• _DIRECTIONS_: An acceptable answer contains every record below, unchanged, and no pictures.

• _ENTRIES PROVIDED_:

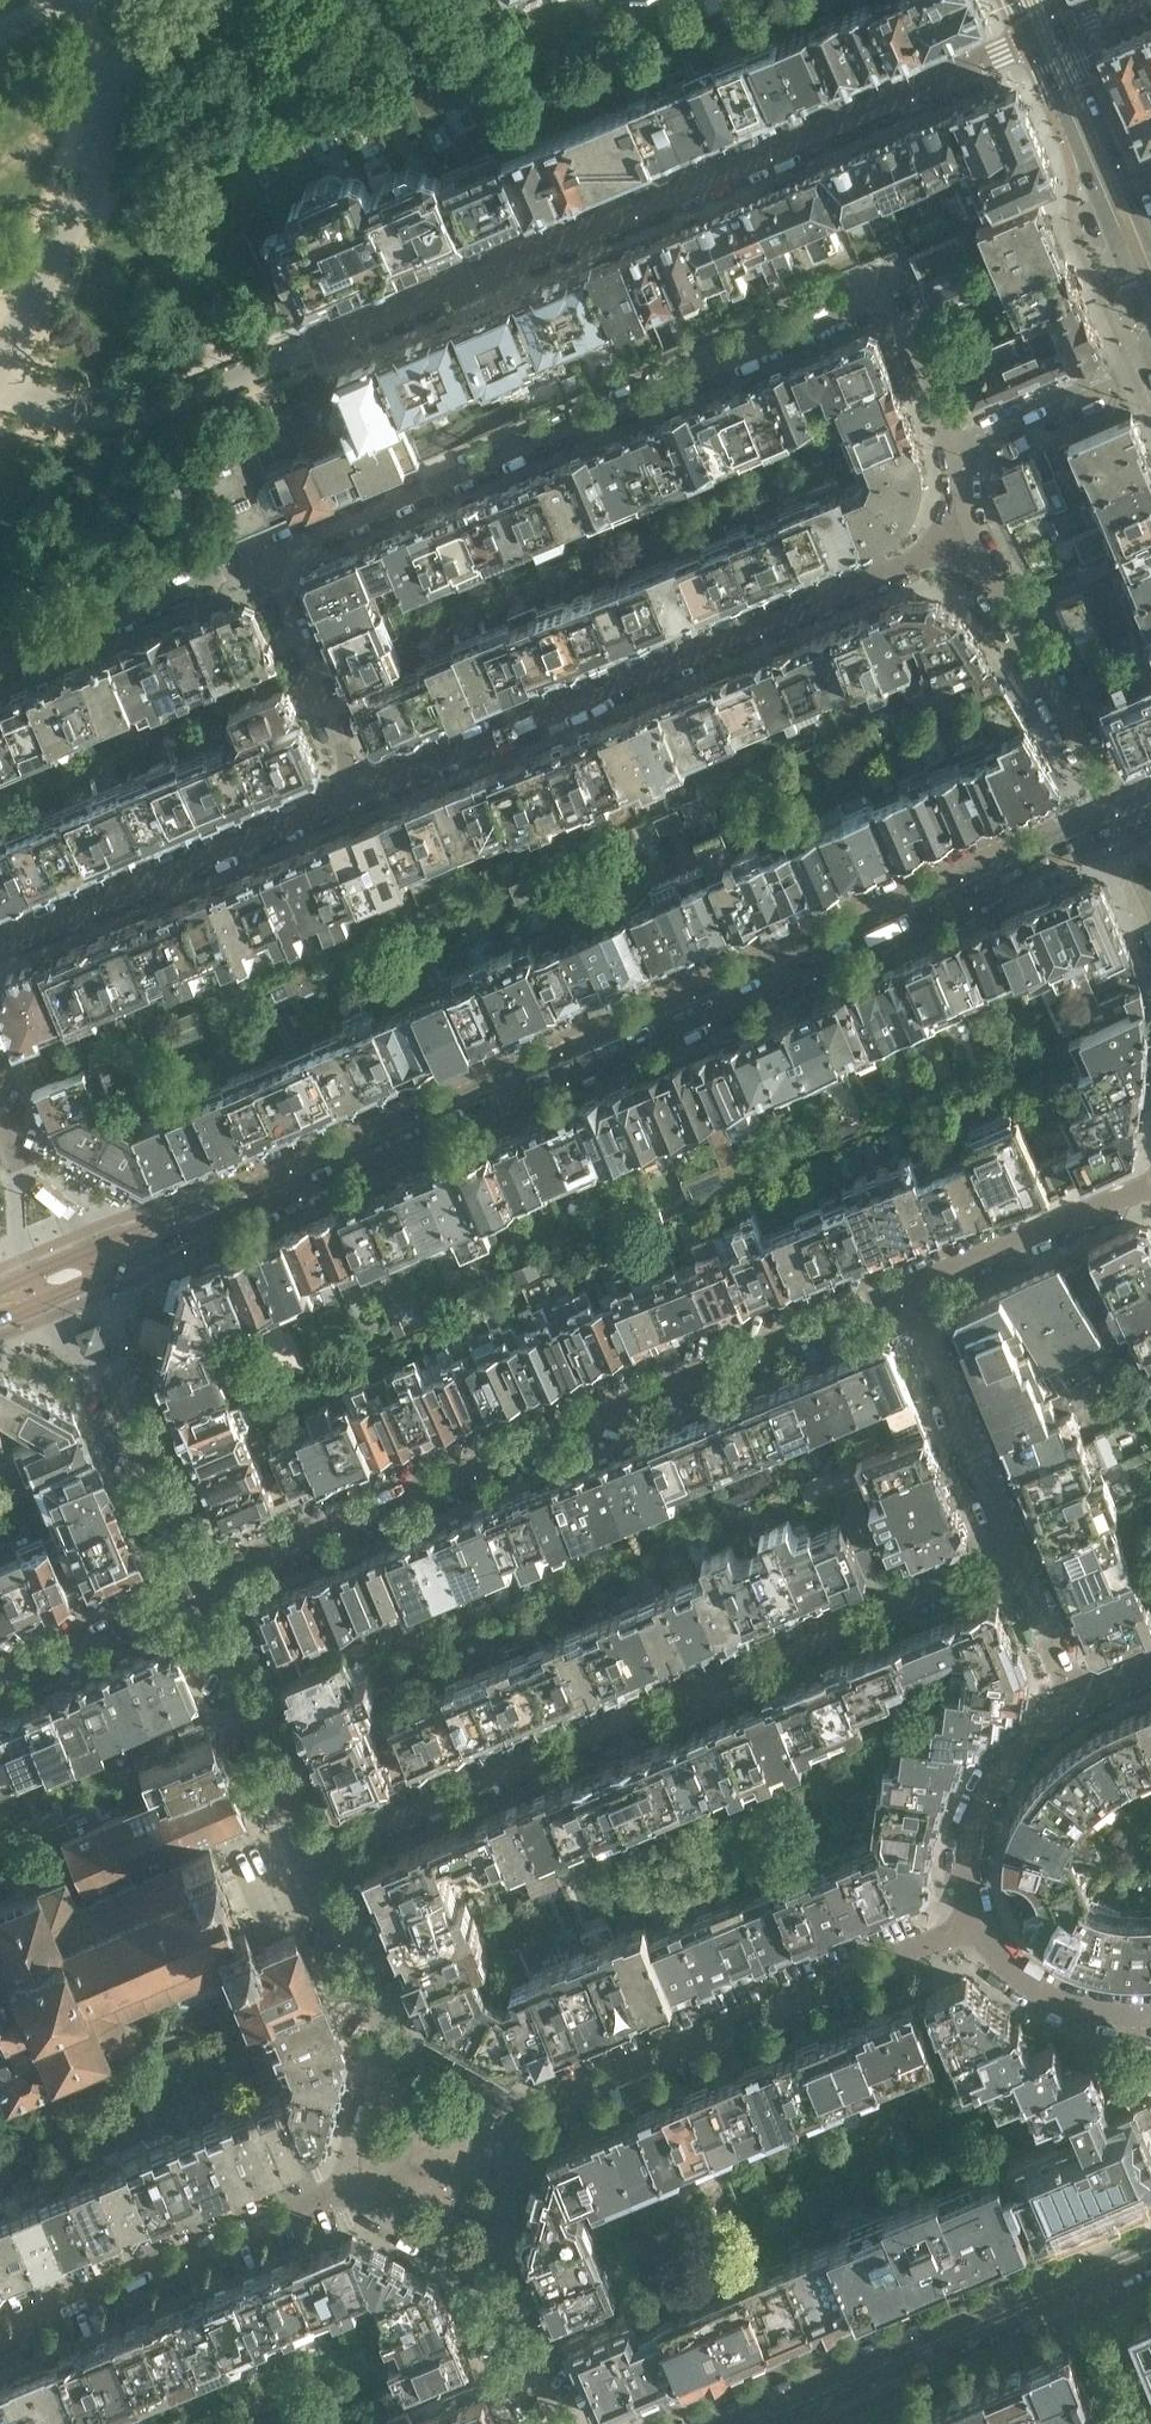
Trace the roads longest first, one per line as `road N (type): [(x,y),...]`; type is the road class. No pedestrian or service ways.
road 1 (tertiary): [(187,1224),(1118,817)]
road 2 (residential): [(962,450),(901,315),(872,305),(263,559)]
road 3 (residential): [(303,355),(1052,34)]
road 4 (residential): [(197,1587),(905,1286)]
road 5 (residential): [(311,1854),(1015,1557)]
road 6 (residential): [(365,792),(967,544)]
road 7 (residential): [(524,2109),(973,1933)]
road 8 (tertiary): [(738,2423),(1150,2248)]
road 9 (residential): [(0,944),(365,792)]
road 10 (residential): [(0,2334),(344,2196)]
road 11 (residential): [(1118,817),(967,544)]
road 12 (residential): [(1015,1557),(905,1286)]
road 13 (residential): [(311,1854),(197,1587)]
road 14 (residential): [(263,559),(0,667)]
road 15 (residential): [(973,1933),(967,1863),(983,1799),(1024,1745),(1077,1706)]
road 16 (residential): [(905,1286),(1150,1182)]
road 17 (residential): [(365,792),(263,559)]
road 18 (residential): [(197,1587),(107,1367)]
road 19 (residential): [(0,1672),(197,1587)]
road 20 (tertiary): [(1052,34),(1132,225)]
road 21 (residential): [(962,450),(1150,368)]
road 22 (residential): [(1150,2020),(1106,2020),(1051,1999),(973,1933)]
road 23 (residential): [(390,2037),(311,1854)]
road 24 (residential): [(550,2423),(477,2255)]
road 25 (residential): [(390,2037),(344,2196)]
road 26 (residential): [(1077,1706),(1015,1557)]
road 27 (residential): [(477,2255),(524,2109)]
road 28 (residential): [(524,2109),(390,2037)]
road 29 (residential): [(344,2196),(477,2255)]
road 30 (tertiary): [(1132,225),(1150,350)]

• _ANSWER BELOW_:
Trace the roads longest first, one per line as `road N (type): [(x,y),...]`; type is the road class. No pedestrian or service ways.
road 1 (tertiary): [(187,1224),(1118,817)]
road 2 (residential): [(962,450),(901,315),(872,305),(263,559)]
road 3 (residential): [(303,355),(1052,34)]
road 4 (residential): [(197,1587),(905,1286)]
road 5 (residential): [(311,1854),(1015,1557)]
road 6 (residential): [(365,792),(967,544)]
road 7 (residential): [(524,2109),(973,1933)]
road 8 (tertiary): [(738,2423),(1150,2248)]
road 9 (residential): [(0,944),(365,792)]
road 10 (residential): [(0,2334),(344,2196)]
road 11 (residential): [(1118,817),(967,544)]
road 12 (residential): [(1015,1557),(905,1286)]
road 13 (residential): [(311,1854),(197,1587)]
road 14 (residential): [(263,559),(0,667)]
road 15 (residential): [(973,1933),(967,1863),(983,1799),(1024,1745),(1077,1706)]
road 16 (residential): [(905,1286),(1150,1182)]
road 17 (residential): [(365,792),(263,559)]
road 18 (residential): [(197,1587),(107,1367)]
road 19 (residential): [(0,1672),(197,1587)]
road 20 (tertiary): [(1052,34),(1132,225)]
road 21 (residential): [(962,450),(1150,368)]
road 22 (residential): [(1150,2020),(1106,2020),(1051,1999),(973,1933)]
road 23 (residential): [(390,2037),(311,1854)]
road 24 (residential): [(550,2423),(477,2255)]
road 25 (residential): [(390,2037),(344,2196)]
road 26 (residential): [(1077,1706),(1015,1557)]
road 27 (residential): [(477,2255),(524,2109)]
road 28 (residential): [(524,2109),(390,2037)]
road 29 (residential): [(344,2196),(477,2255)]
road 30 (tertiary): [(1132,225),(1150,350)]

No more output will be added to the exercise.